- **Working data**
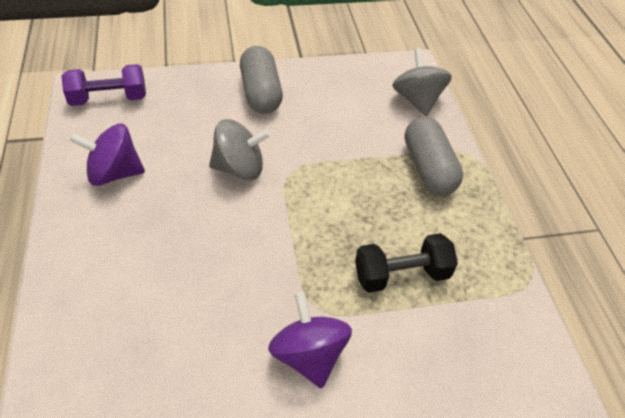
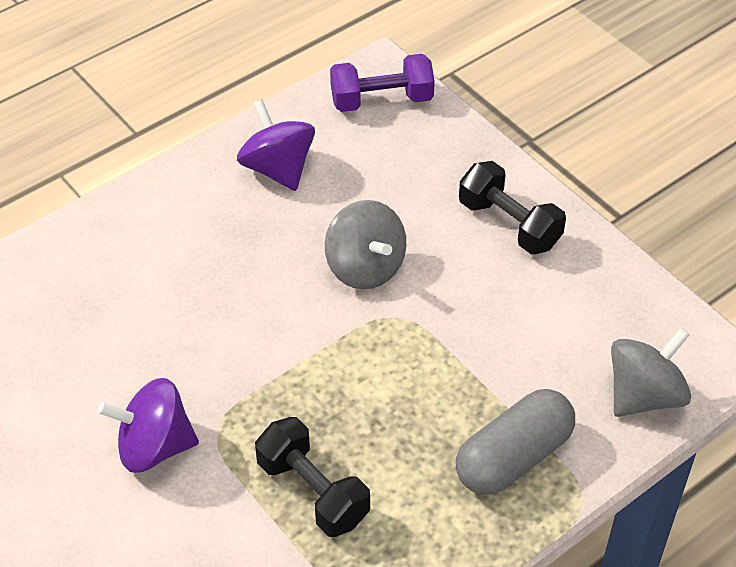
camera: 65 degrees right, 0 degrees up
(109, 99) = (381, 100): purple dumbbell -> purple dumbbell turned 60 degrees counterclockwise
(260, 93) = (509, 224): grey capsule -> black dumbbell
(308, 355) = (154, 447): purple spinning top -> purple spinning top turned 135 degrees counterclockwise

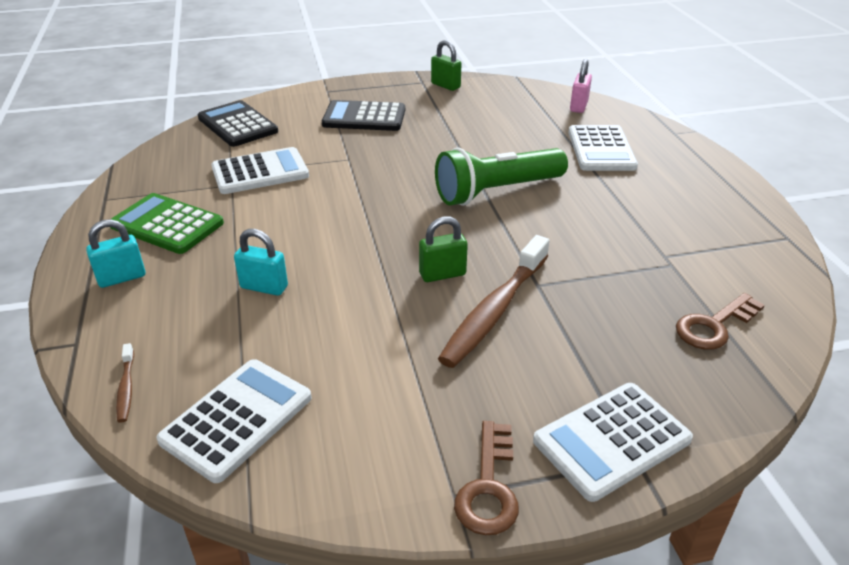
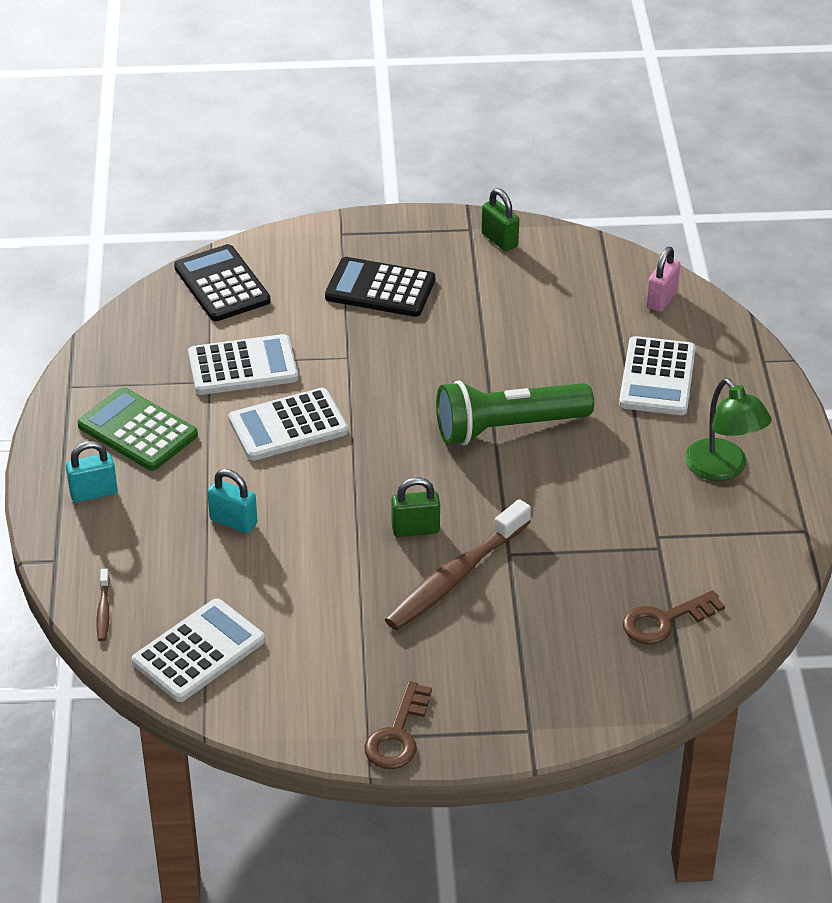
camera: 10 degrees right, 5 degrees up
(611, 440) = (515, 712): white calculator -> white calculator (288, 426)
(689, 202) = (723, 469): none -> green lamp

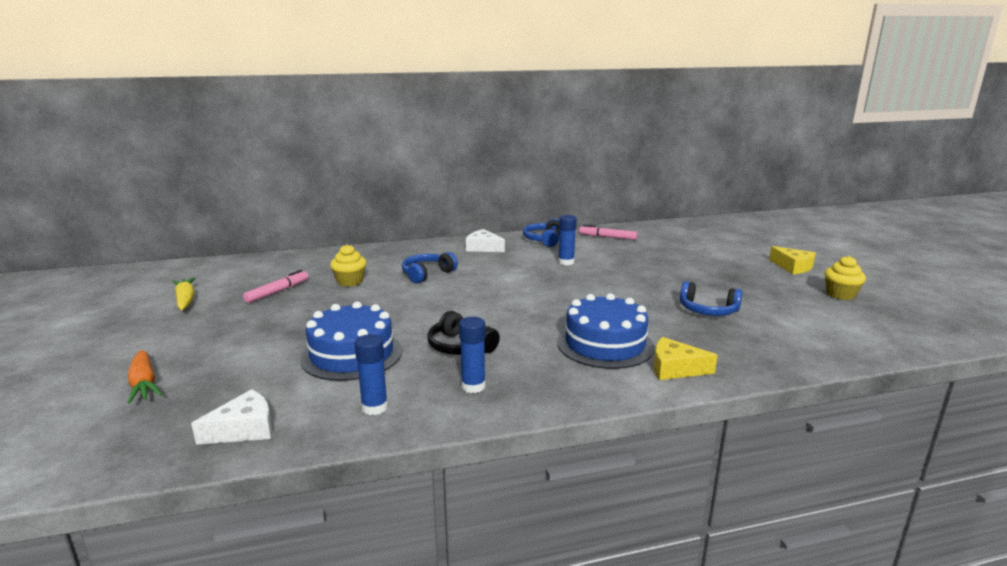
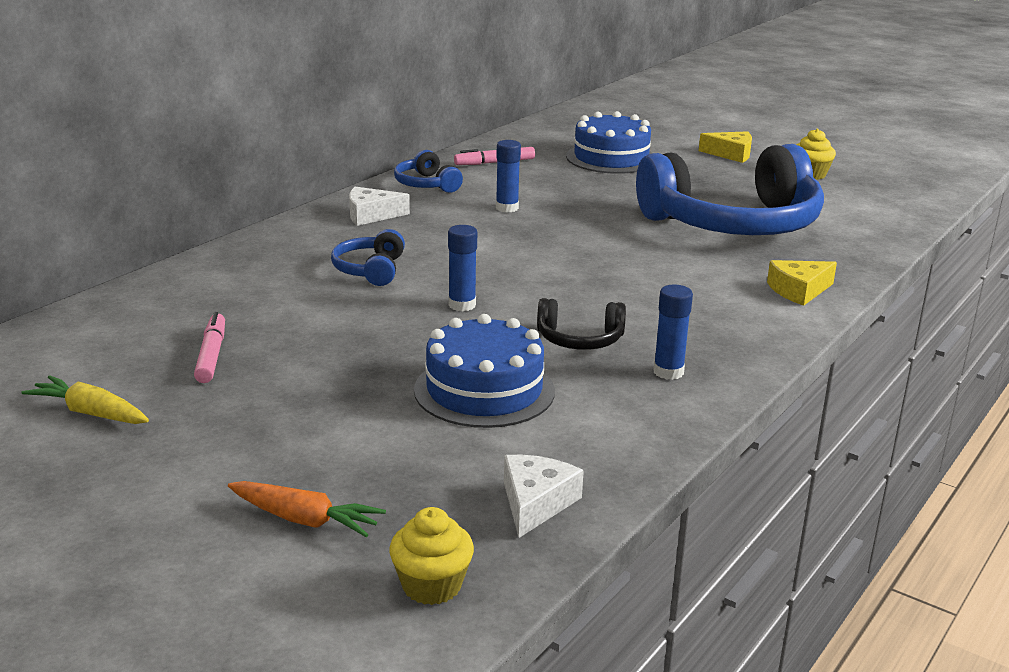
camera: 40 degrees left, 5 degrees up
(350, 282) = (287, 310): yellow cupcake -> yellow cupcake (431, 586)
(374, 408) = (619, 428): blue glue stick -> blue glue stick (462, 305)
(605, 344) = (706, 288): blue cake -> blue cake (611, 158)
(708, 310) = (734, 224): blue headphones -> blue headphones, size x2.42

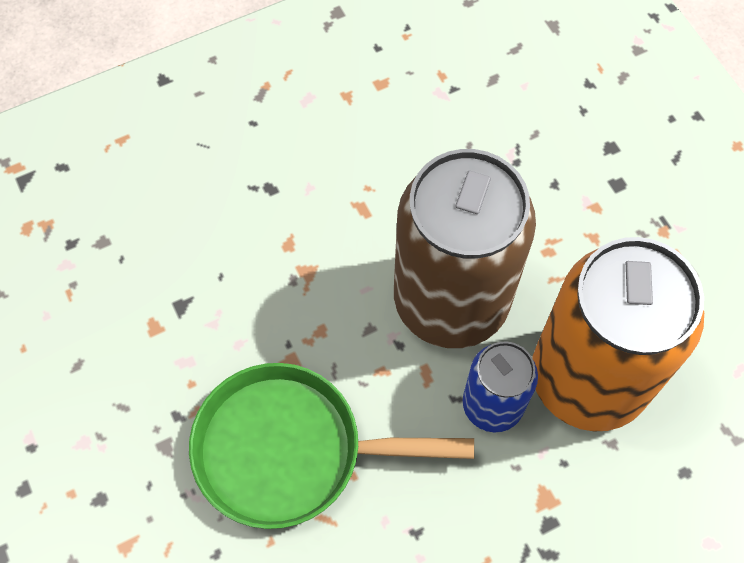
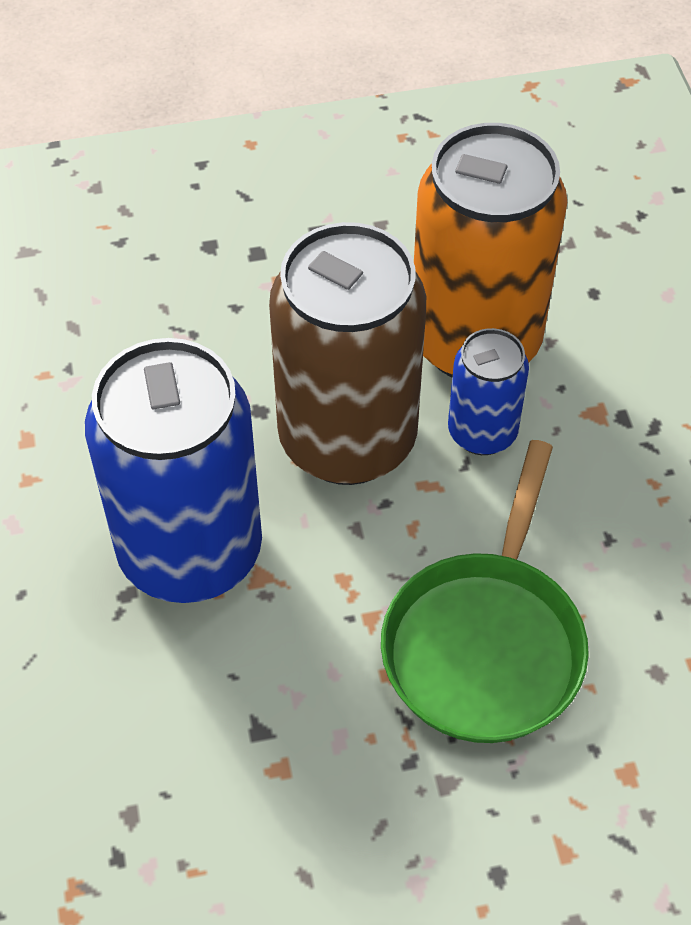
camera: 75 degrees left, 10 degrees down
(315, 218) = (190, 551): none -> blue can

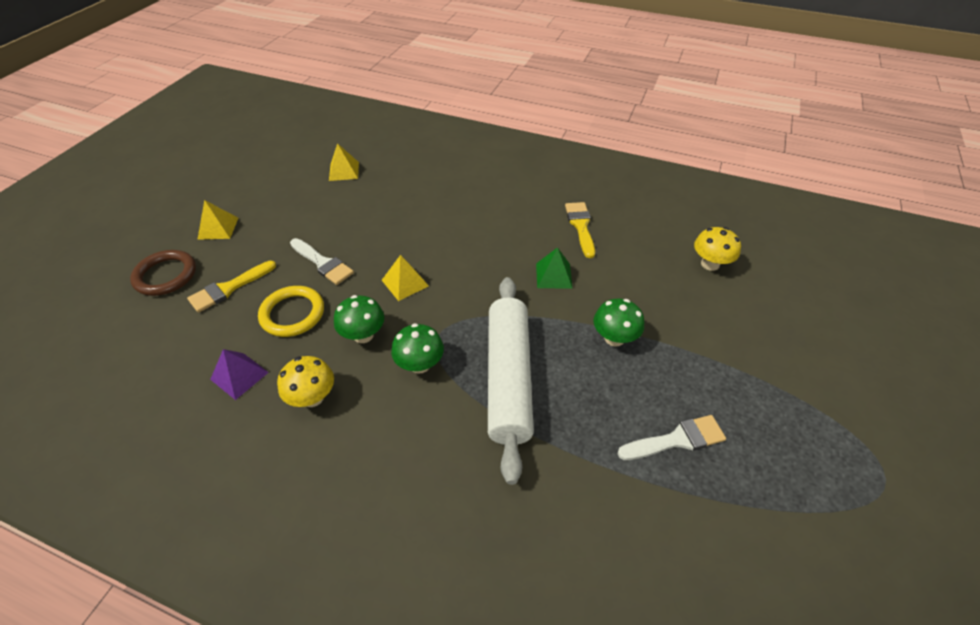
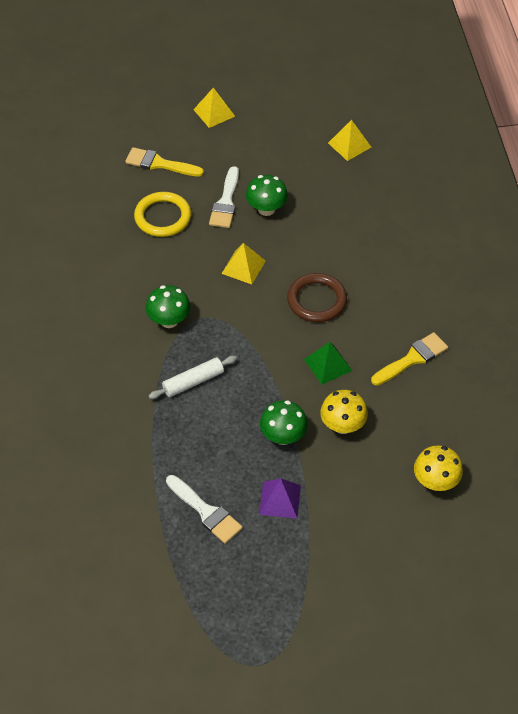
camera: 60 degrees right, 5 degrees up
(166, 275) = (145, 119): brown ring -> brown ring (316, 300)
(239, 375) = (91, 224): purple pyramid -> purple pyramid (280, 500)
(312, 397) = (100, 275): yellow mushroom -> yellow mushroom (342, 425)
(363, 335) = (172, 271): green mushroom -> green mushroom (266, 209)
(509, 378) = (193, 382): white rolling pin -> white rolling pin, size x0.47

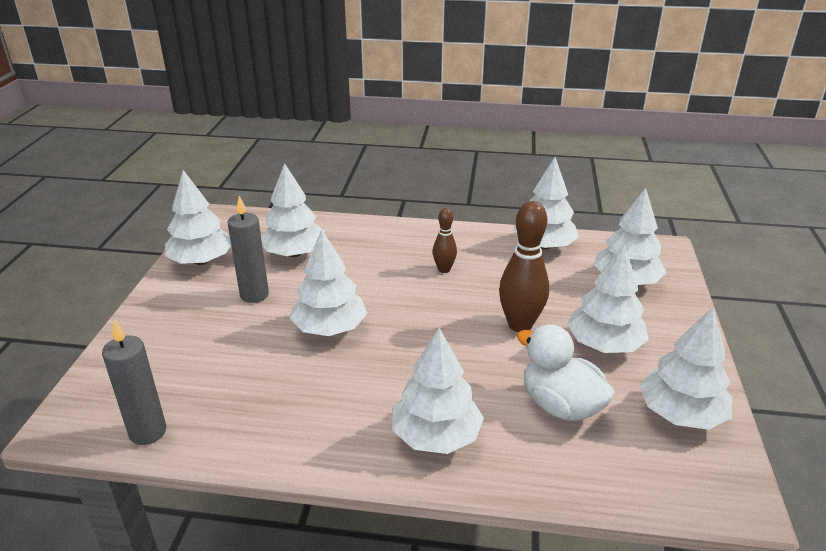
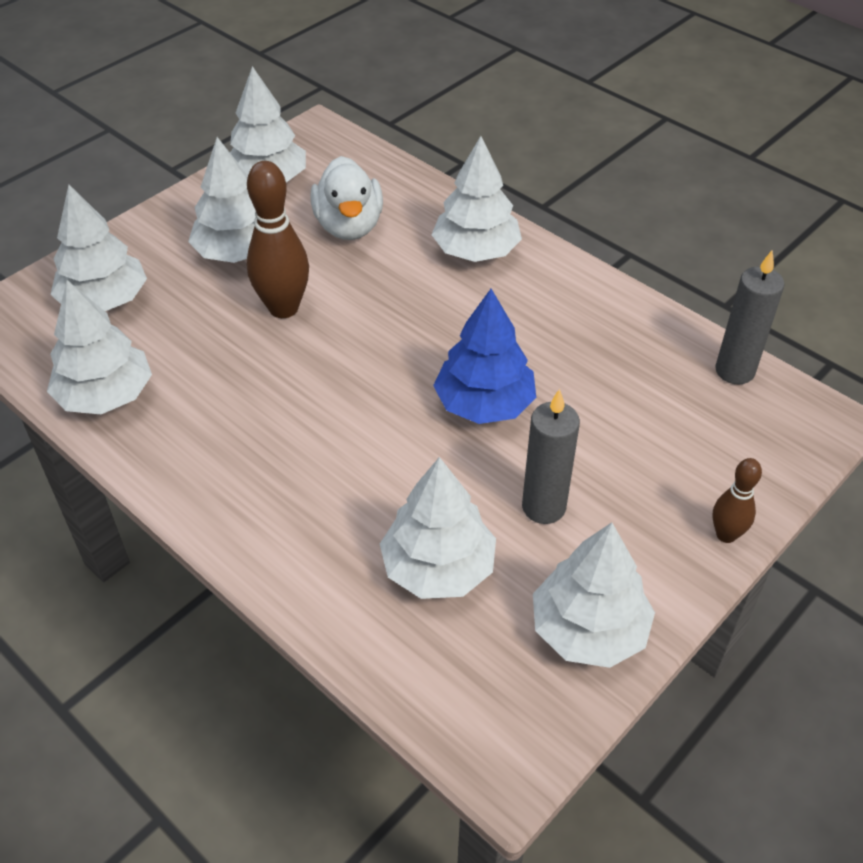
camera: 145 degrees left, 15 degrees up
(330, 328) = (484, 404): white tree -> blue tree
(444, 269) = (271, 423): brown bowling pin -> brown bowling pin (726, 535)

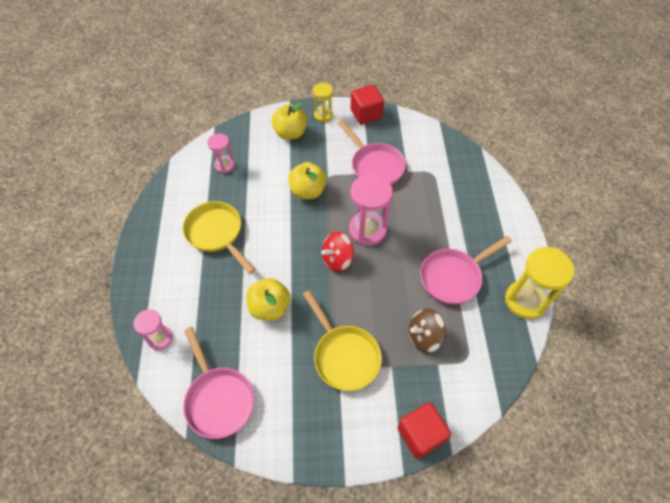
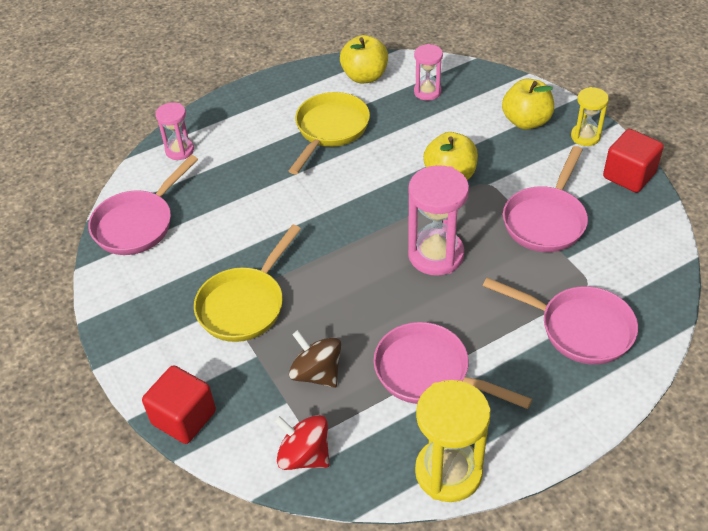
camera: 65 degrees right, 10 degrees down
(270, 307) = (266, 214): yellow apple -> yellow apple (364, 76)
(337, 259) = (370, 244): red spinning top -> red spinning top (304, 455)
(459, 193) = (579, 328): none -> pink pan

- **What to do**
Return the lines of the records that include the string "spinning".

- **Answer below**
(308, 355) = (154, 447): purple spinning top -> purple spinning top turned 135 degrees counterclockwise
(337, 259) = (370, 244): red spinning top -> red spinning top (304, 455)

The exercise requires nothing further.